**Your instructions**
Your output must be the line containing "Viltec 5: [338,89,382,133]" followed by every later line in the entries below, all copied exactly.

**Data extract**
[Start of Attachment]
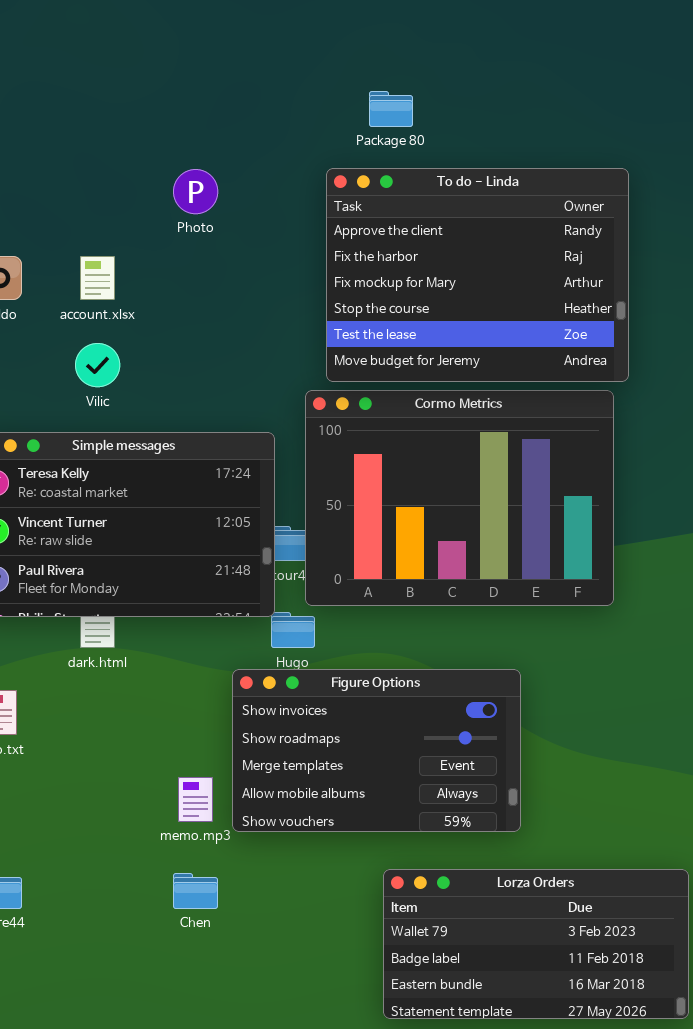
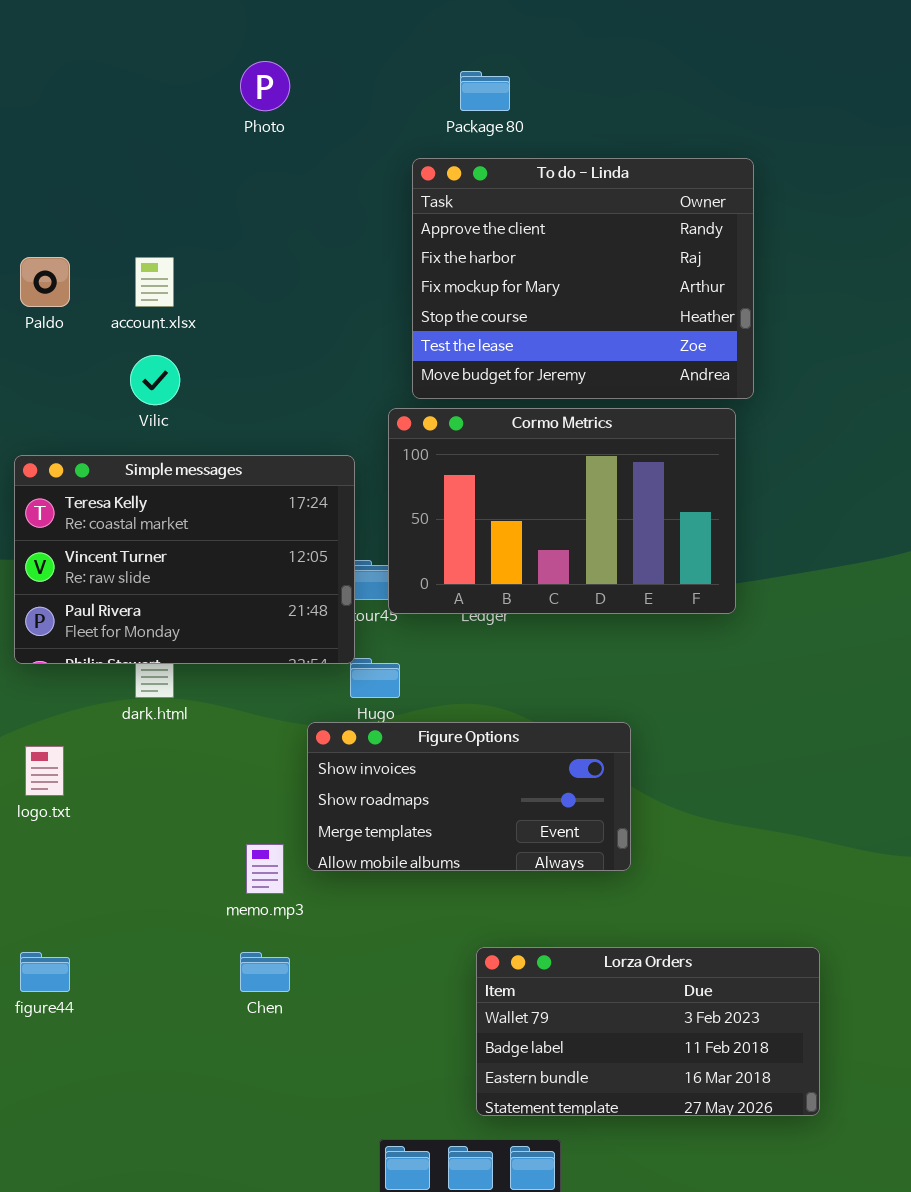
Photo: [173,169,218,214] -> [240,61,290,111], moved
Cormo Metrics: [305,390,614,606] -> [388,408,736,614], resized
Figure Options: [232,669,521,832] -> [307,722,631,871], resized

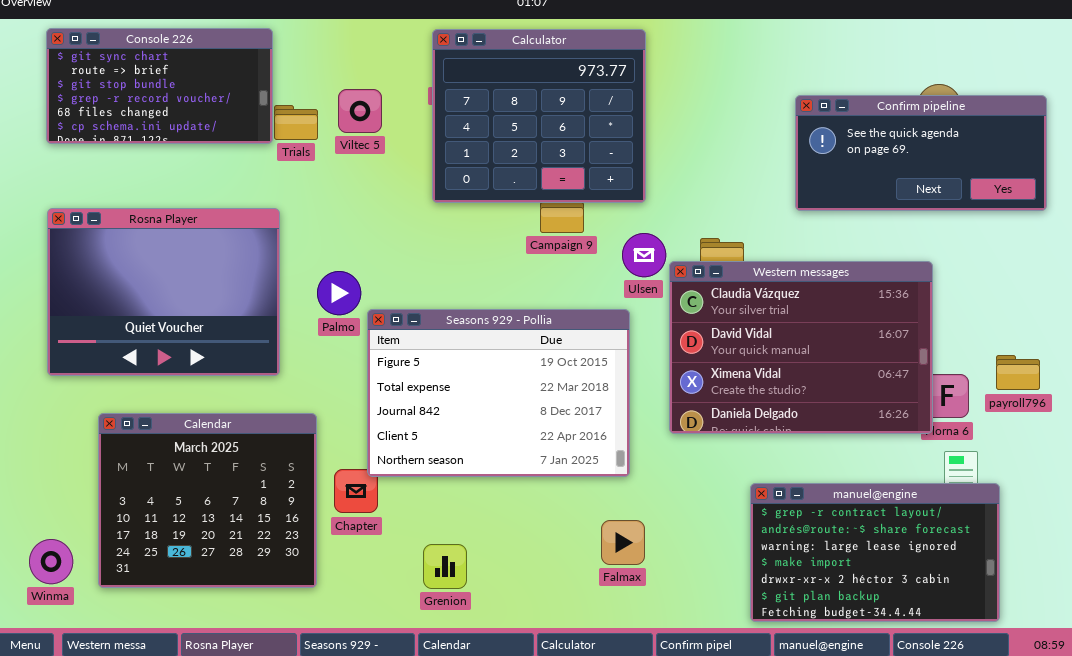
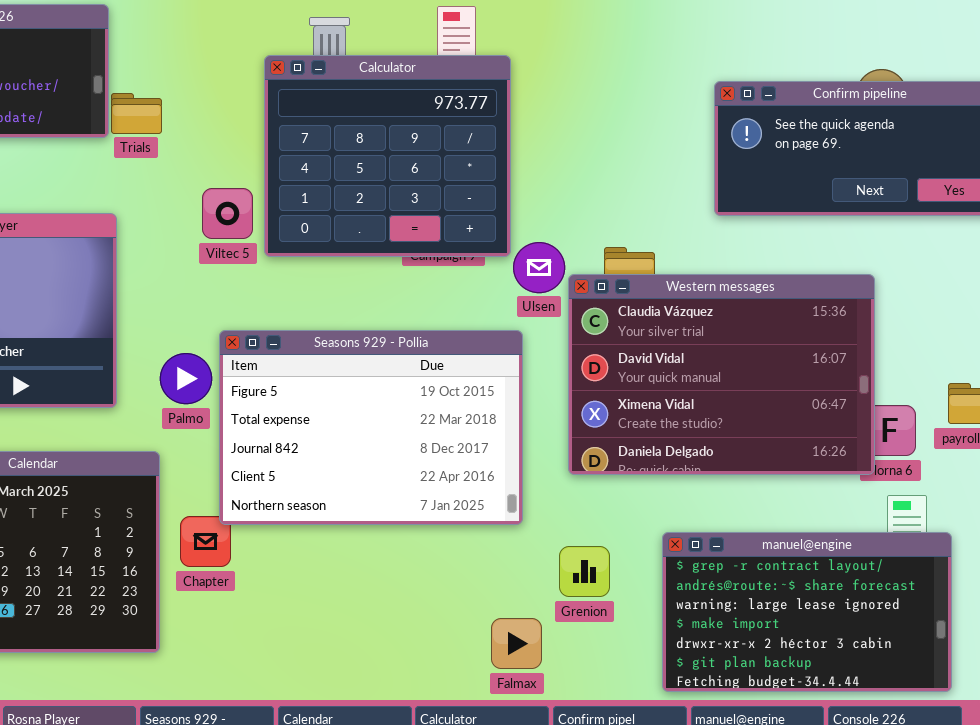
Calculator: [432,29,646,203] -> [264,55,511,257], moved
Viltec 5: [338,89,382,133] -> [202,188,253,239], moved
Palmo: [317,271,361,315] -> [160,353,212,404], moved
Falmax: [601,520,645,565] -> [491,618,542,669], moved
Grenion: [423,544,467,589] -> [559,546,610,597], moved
[End of Attachment]
**Result for this exercise**
Viltec 5: [338,89,382,133] -> [202,188,253,239], moved
Palmo: [317,271,361,315] -> [160,353,212,404], moved
Falmax: [601,520,645,565] -> [491,618,542,669], moved
Grenion: [423,544,467,589] -> [559,546,610,597], moved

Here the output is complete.